**Directions for this task:** Repeat the data below exactly, dropping any pictures it holds.

---------- Records to process ----------

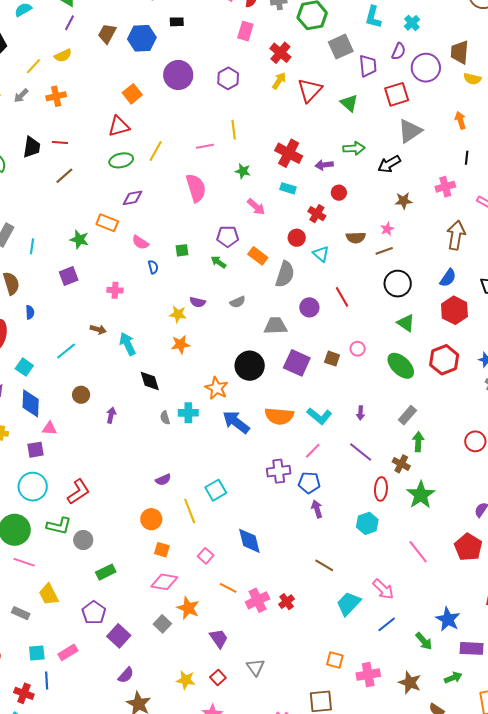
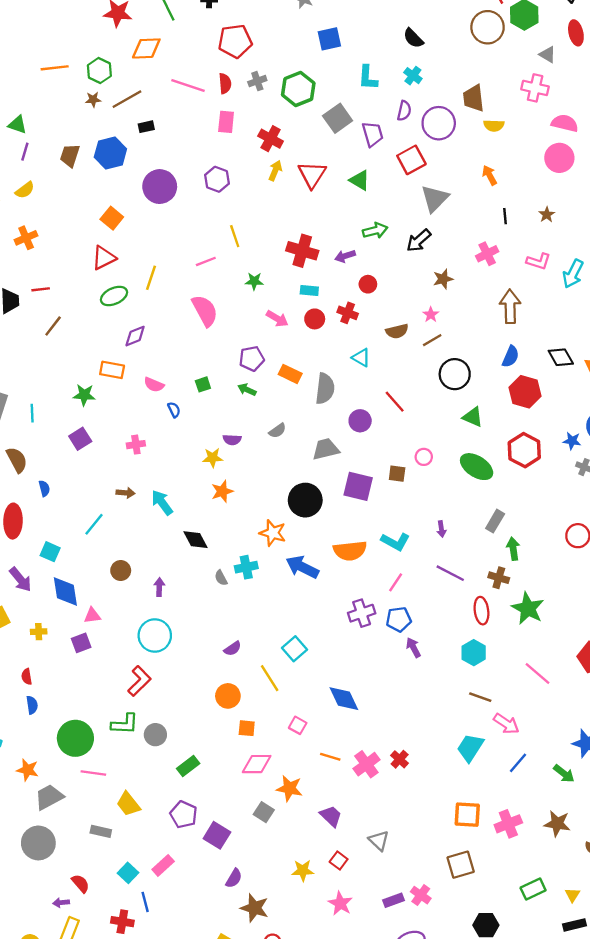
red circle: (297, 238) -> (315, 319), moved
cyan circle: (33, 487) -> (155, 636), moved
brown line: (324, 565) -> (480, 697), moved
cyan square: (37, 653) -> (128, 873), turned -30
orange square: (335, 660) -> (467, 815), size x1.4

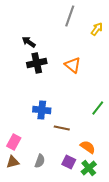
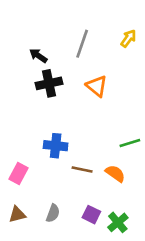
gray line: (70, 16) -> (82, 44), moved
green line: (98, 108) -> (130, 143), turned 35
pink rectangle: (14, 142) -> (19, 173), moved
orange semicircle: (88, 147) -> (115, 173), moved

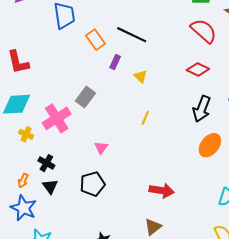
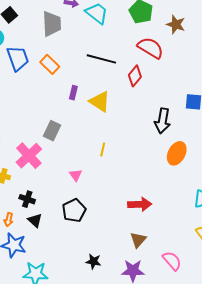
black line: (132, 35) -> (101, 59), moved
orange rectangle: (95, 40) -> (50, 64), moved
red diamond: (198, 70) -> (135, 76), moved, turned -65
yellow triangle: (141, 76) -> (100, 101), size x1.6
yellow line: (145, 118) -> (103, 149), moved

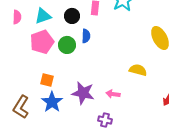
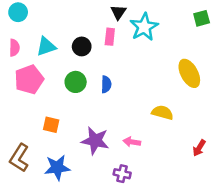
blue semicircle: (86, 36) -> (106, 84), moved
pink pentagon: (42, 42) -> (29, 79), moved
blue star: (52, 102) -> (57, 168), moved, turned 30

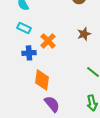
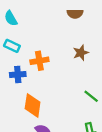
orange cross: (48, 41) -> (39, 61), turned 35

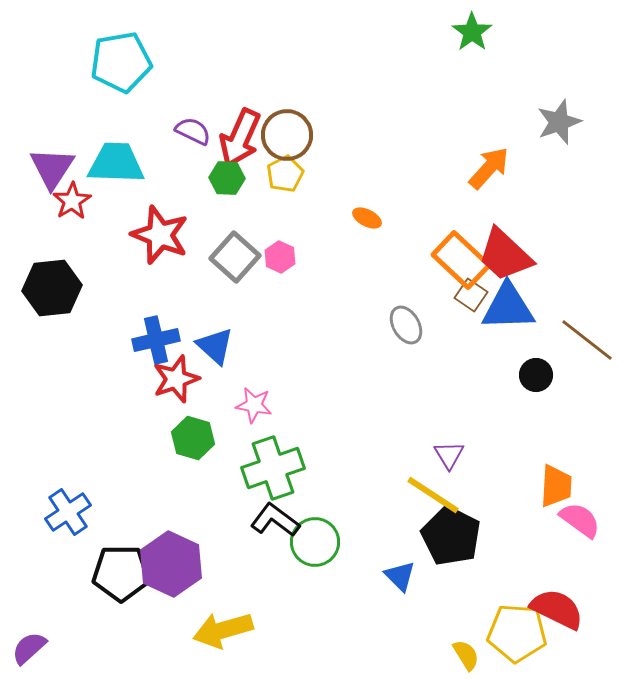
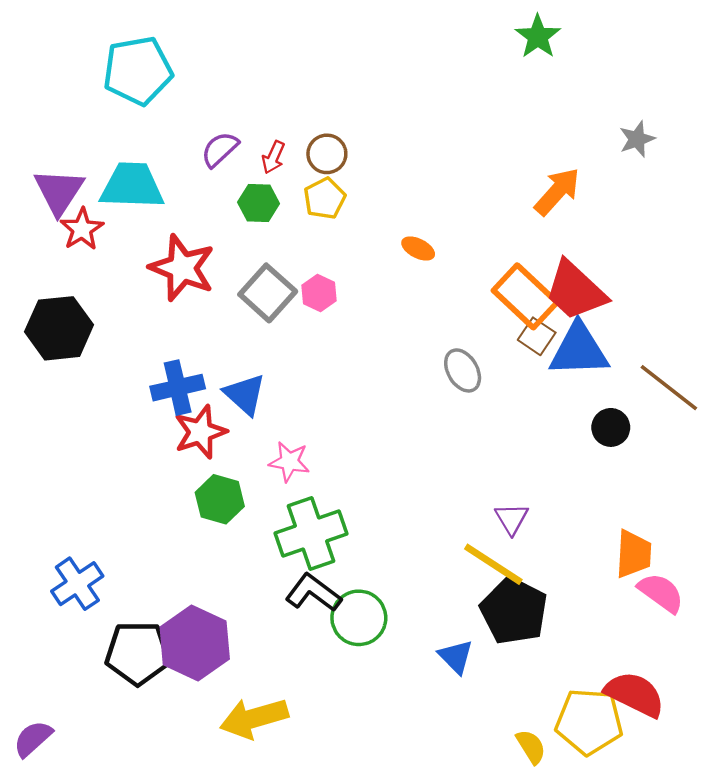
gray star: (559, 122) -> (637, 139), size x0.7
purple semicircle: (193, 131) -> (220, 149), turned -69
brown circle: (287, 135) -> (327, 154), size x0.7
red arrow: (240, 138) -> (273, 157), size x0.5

----------

**Completed task:**
red circle: (297, 238) -> (315, 319), moved
cyan circle: (33, 487) -> (155, 636), moved
brown line: (324, 565) -> (480, 697), moved
cyan square: (37, 653) -> (128, 873), turned -30
orange square: (335, 660) -> (467, 815), size x1.4

gray line: (70, 16) -> (82, 44), moved
green line: (98, 108) -> (130, 143), turned 35
pink rectangle: (14, 142) -> (19, 173), moved
orange semicircle: (88, 147) -> (115, 173), moved

black line: (132, 35) -> (101, 59), moved
orange rectangle: (95, 40) -> (50, 64), moved
red diamond: (198, 70) -> (135, 76), moved, turned -65
yellow triangle: (141, 76) -> (100, 101), size x1.6
yellow line: (145, 118) -> (103, 149), moved

blue semicircle: (86, 36) -> (106, 84), moved
pink pentagon: (42, 42) -> (29, 79), moved
blue star: (52, 102) -> (57, 168), moved, turned 30

orange cross: (48, 41) -> (39, 61), turned 35

gray star: (559, 122) -> (637, 139), size x0.7
purple semicircle: (193, 131) -> (220, 149), turned -69
brown circle: (287, 135) -> (327, 154), size x0.7
red arrow: (240, 138) -> (273, 157), size x0.5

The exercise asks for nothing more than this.